» **WHAT YOU ARE ASKED TO DO**
Extract every line between the one with "white brick A7:B7" and the end of the entries, both included, word for word and free of pictures.

» **Object state comparisons**
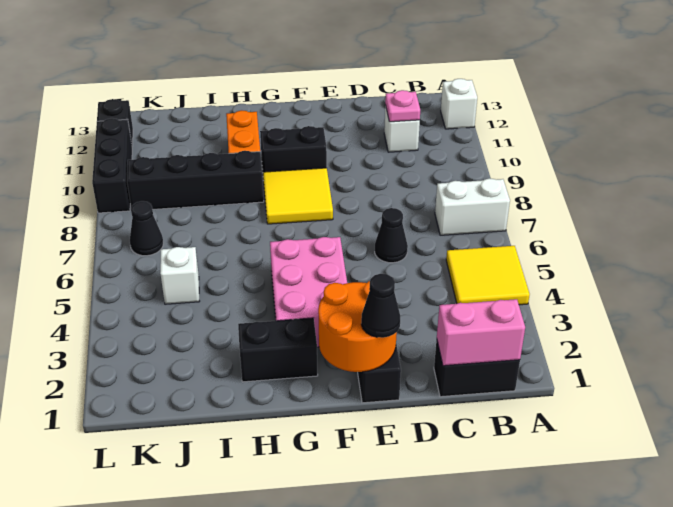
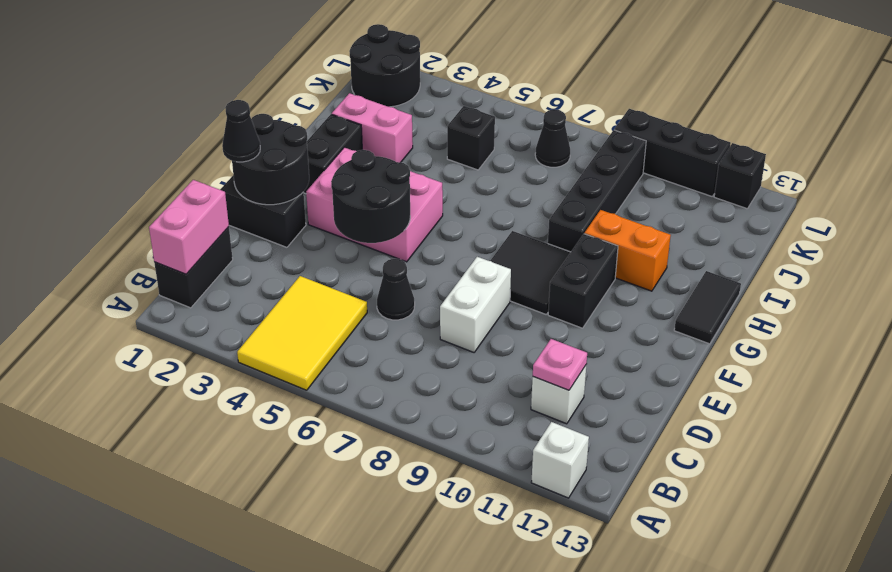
yellow tile A4:B5 level 1 -> yellow tile A4:C5 level 1
white brick A7:B7 level 1 -> white brick D8:E8 level 1
orange round brick E1:F2 level 2 -> black round brick E1:F2 level 2
none -> black round brick E4:F5 level 2
yellow tile F8:G9 level 1 -> black tile F8:G9 level 1
none -> black tile G13:H13 level 1
none -> pink brick I2:I3 level 1
white brick J5 level 1 -> black brick J5 level 1
none -> black round brick K1:L2 level 1

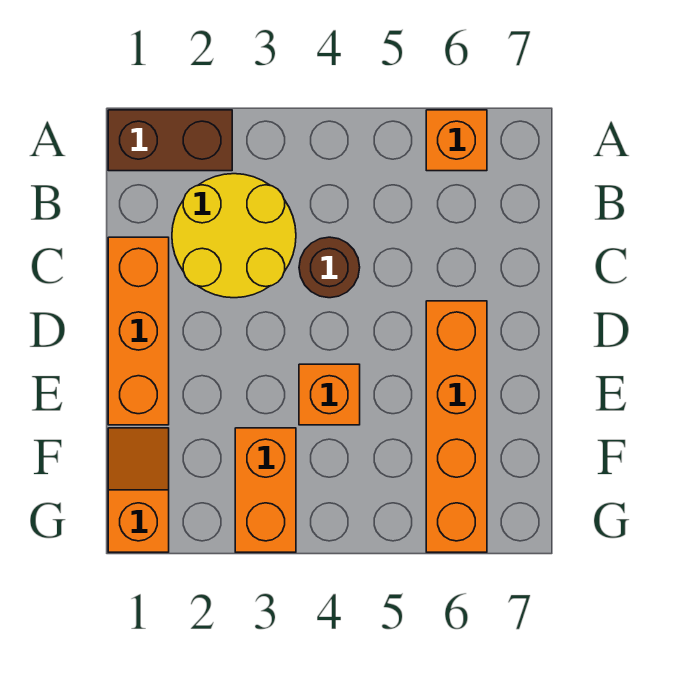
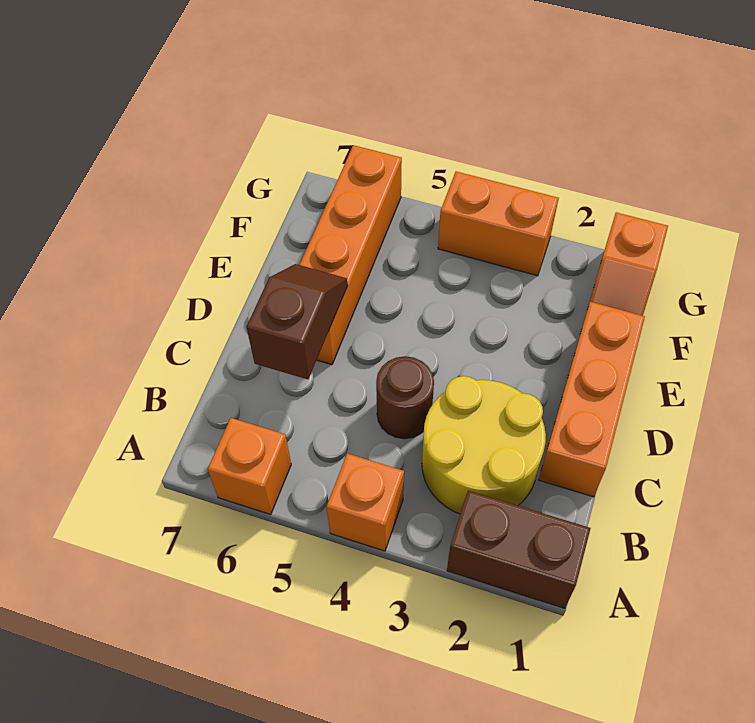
none -> brown slope C6:D6 level 2 top C
orange brick E4 level 1 -> orange brick A4 level 1
orange brick F3:G3 level 1 -> orange brick G3:G4 level 1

» **RESPONSE TO THIS EXERCISE**
white brick A7:B7 level 1 -> white brick D8:E8 level 1
orange round brick E1:F2 level 2 -> black round brick E1:F2 level 2
none -> black round brick E4:F5 level 2
yellow tile F8:G9 level 1 -> black tile F8:G9 level 1
none -> black tile G13:H13 level 1
none -> pink brick I2:I3 level 1
white brick J5 level 1 -> black brick J5 level 1
none -> black round brick K1:L2 level 1

none -> brown slope C6:D6 level 2 top C
orange brick E4 level 1 -> orange brick A4 level 1
orange brick F3:G3 level 1 -> orange brick G3:G4 level 1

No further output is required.